> Exercise brief
All records below are to be repeated exactly, with the pictures left out.

> Recorded information
------------------------------------------------

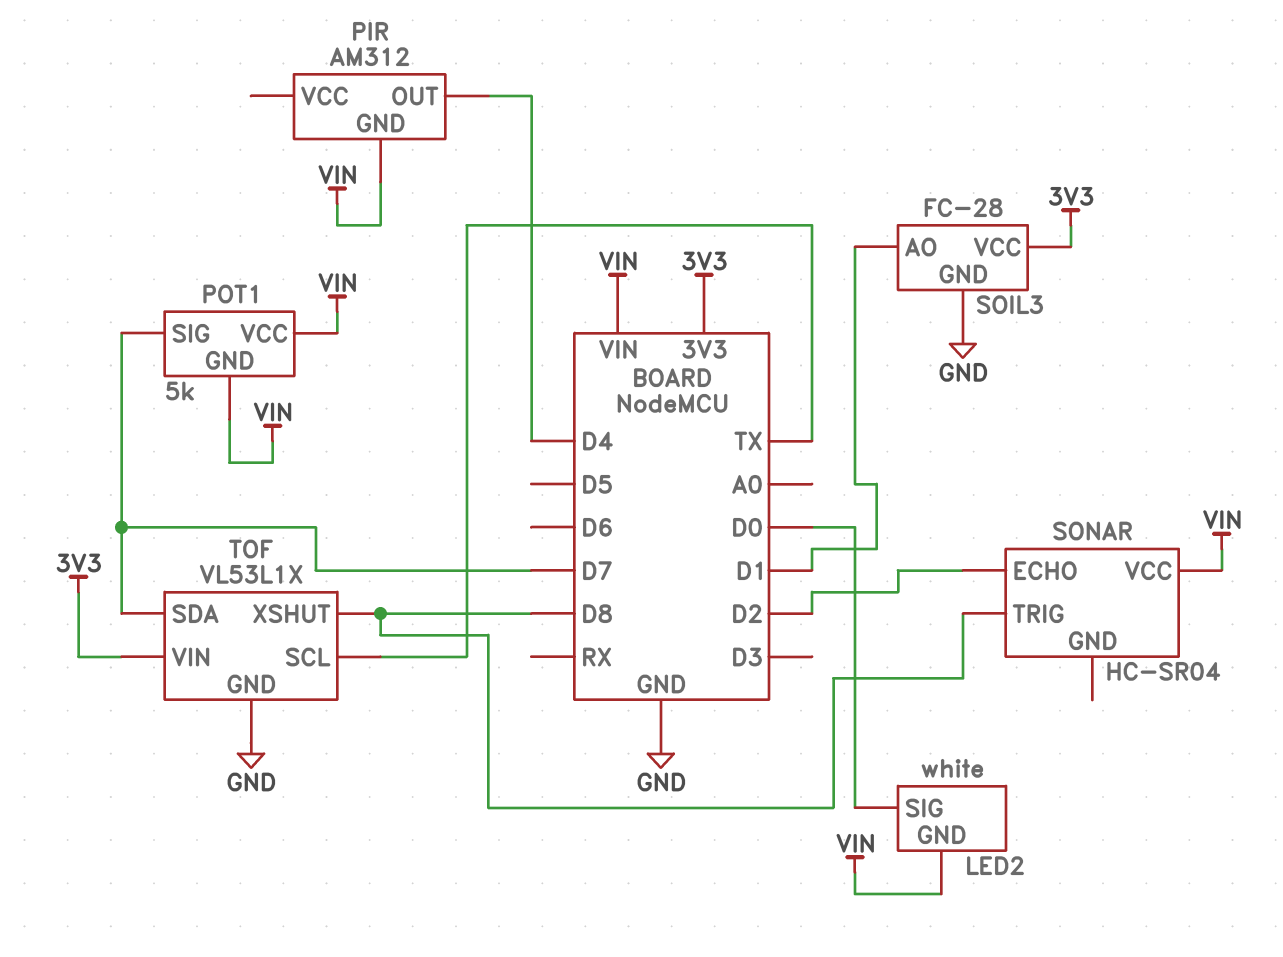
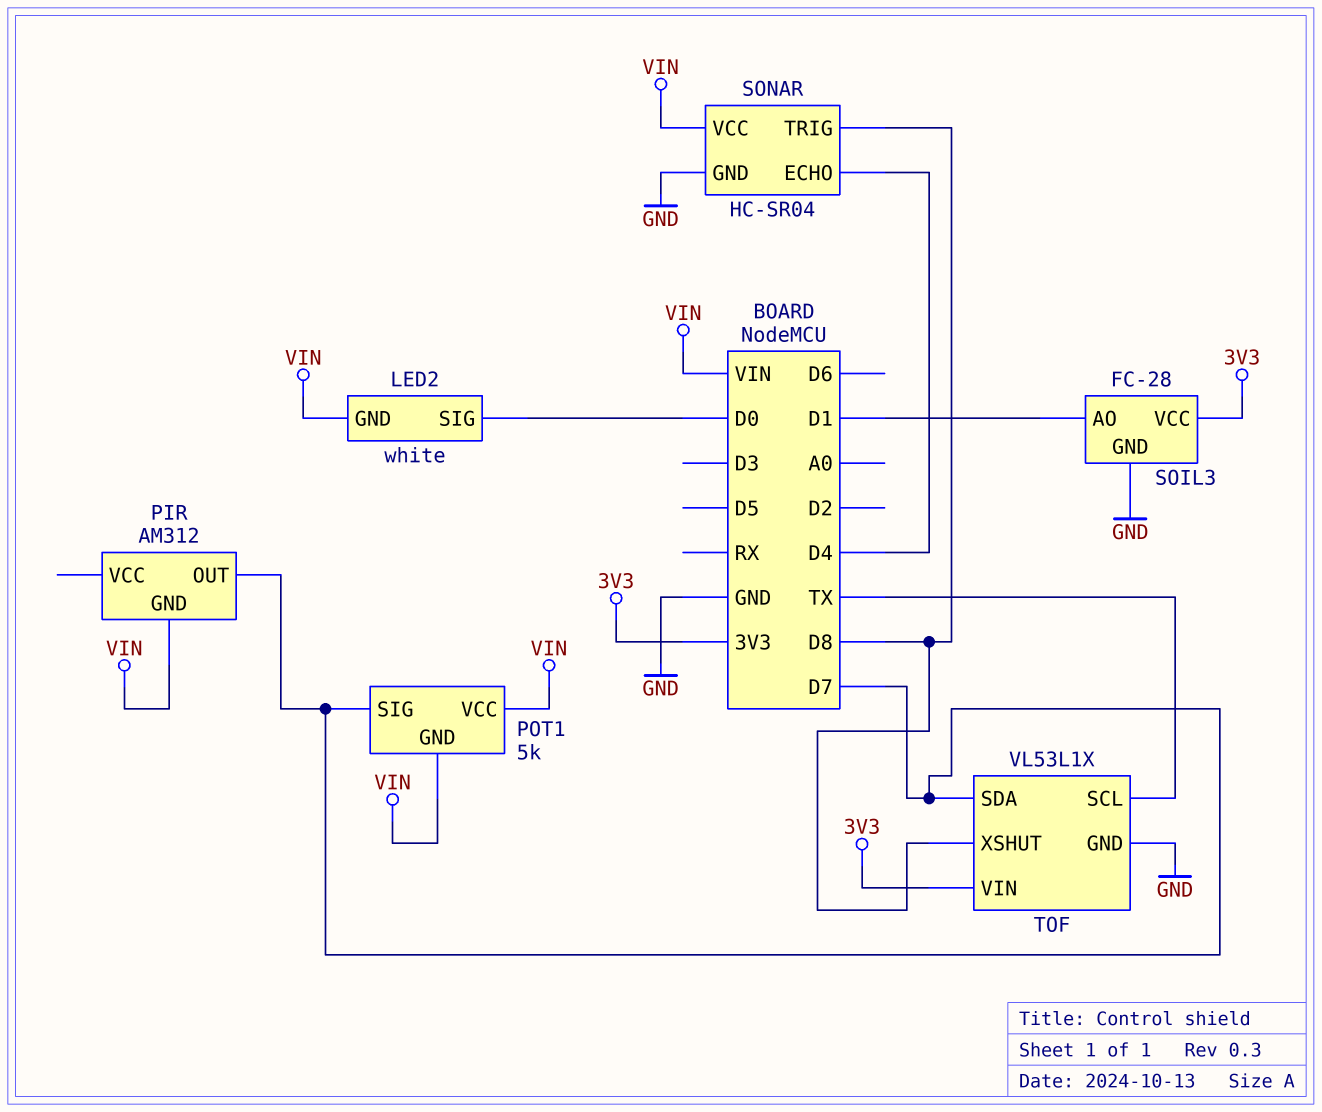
PIR pin OUT: D4 -> D7
SONAR pin ECHO: D2 -> D4
SONAR pin GND: none -> GND

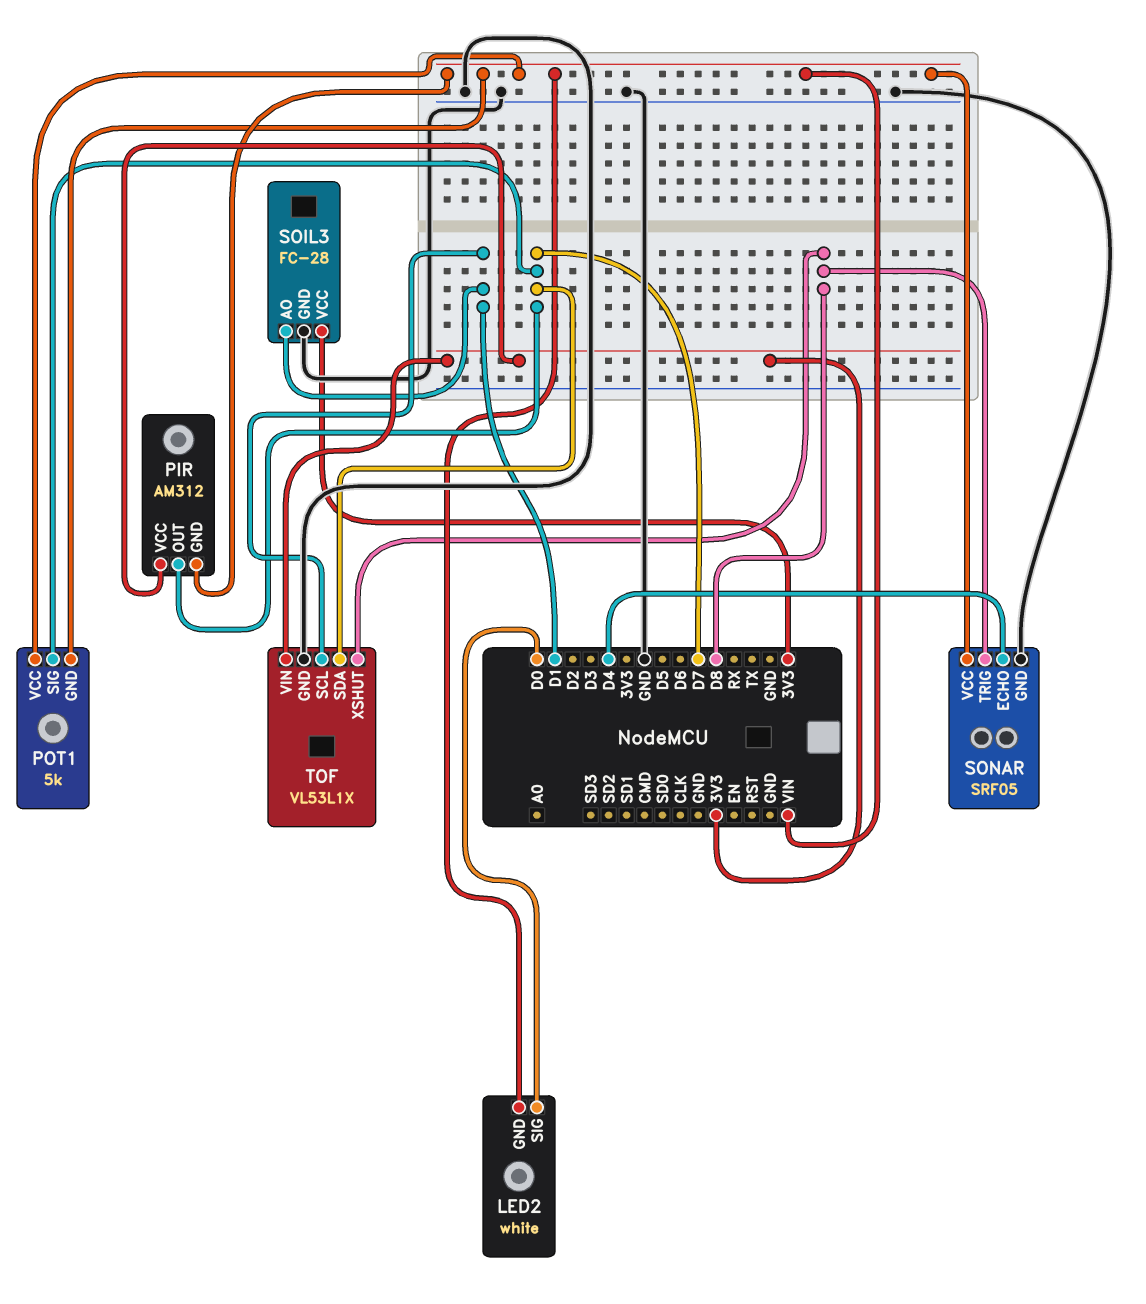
PIR pin VCC: none -> 3V3
SONAR: HC-SR04 -> SRF05
TOF pin SCL: TX -> D1

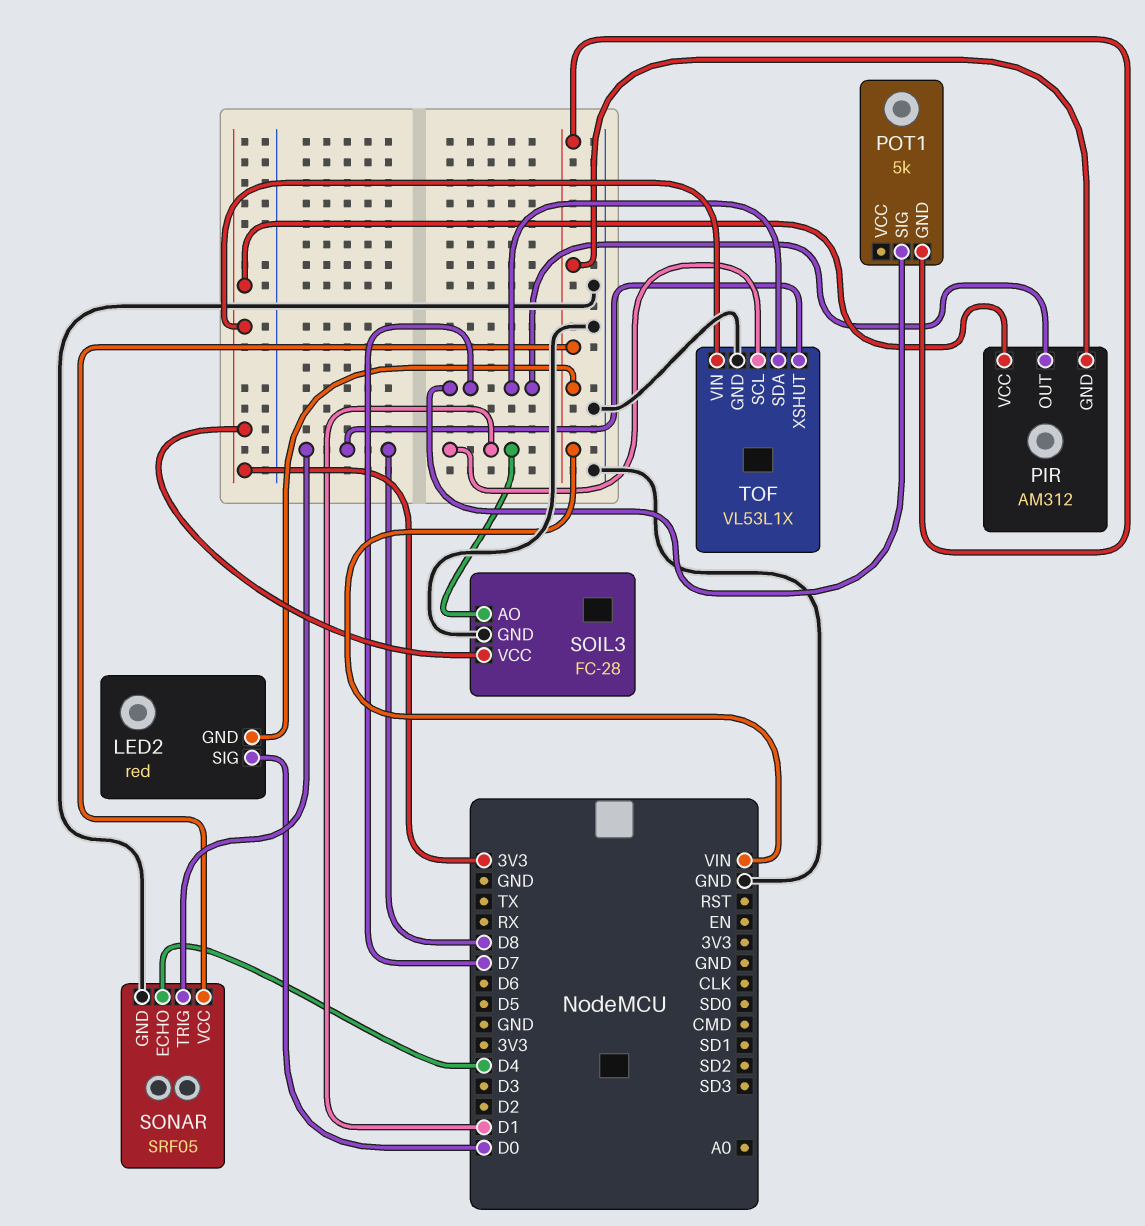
LED2: white -> red
POT1 pin VCC: VIN -> none

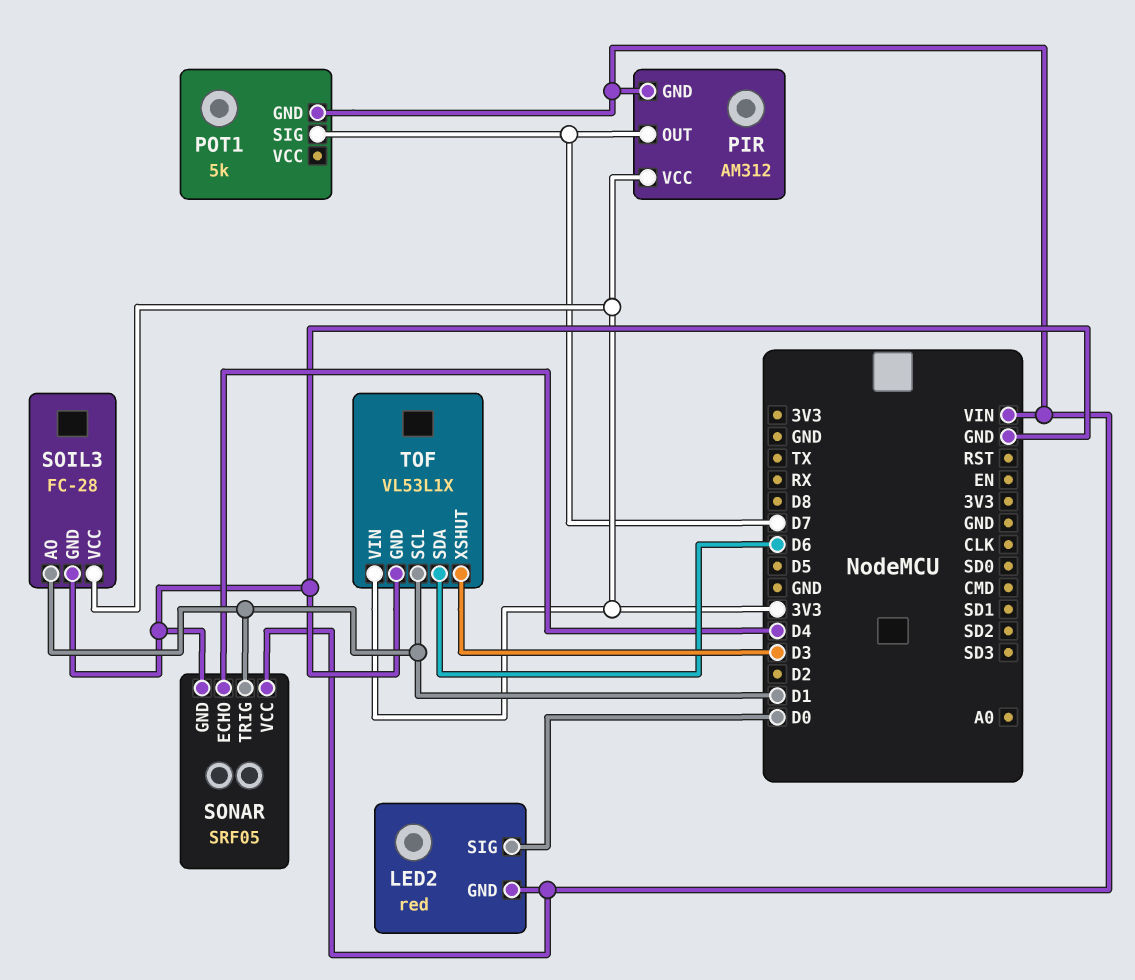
SONAR pin TRIG: D8 -> D1
TOF pin SDA: D7 -> D6
TOF pin XSHUT: D8 -> D3

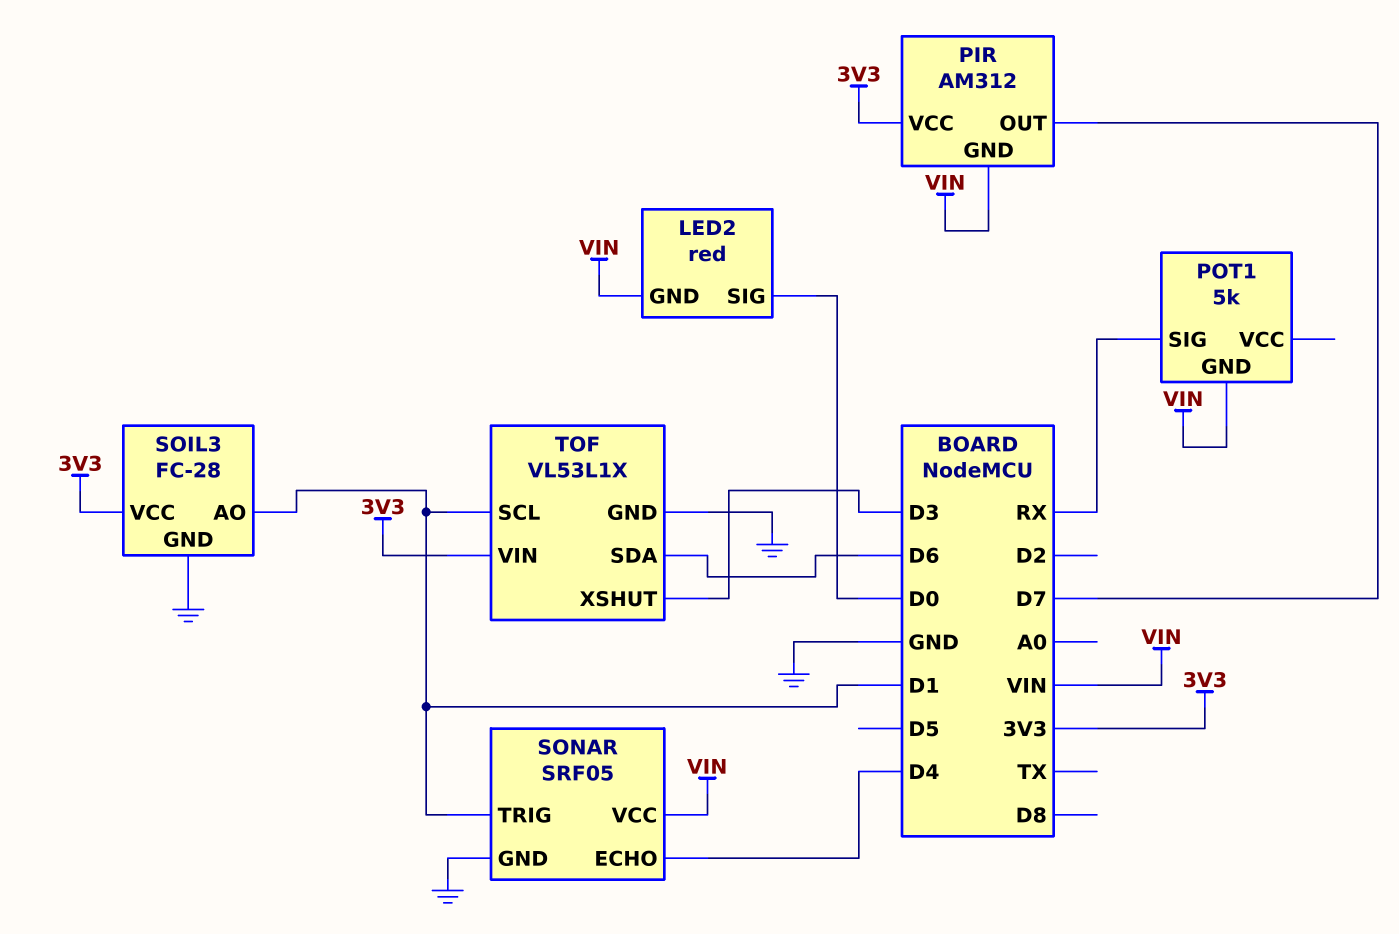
POT1 pin SIG: D7 -> RX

------------------------------------------------

> Answer for this exercise
PIR pin OUT: D4 -> D7
SONAR pin ECHO: D2 -> D4
SONAR pin GND: none -> GND

PIR pin VCC: none -> 3V3
SONAR: HC-SR04 -> SRF05
TOF pin SCL: TX -> D1

LED2: white -> red
POT1 pin VCC: VIN -> none

SONAR pin TRIG: D8 -> D1
TOF pin SDA: D7 -> D6
TOF pin XSHUT: D8 -> D3

POT1 pin SIG: D7 -> RX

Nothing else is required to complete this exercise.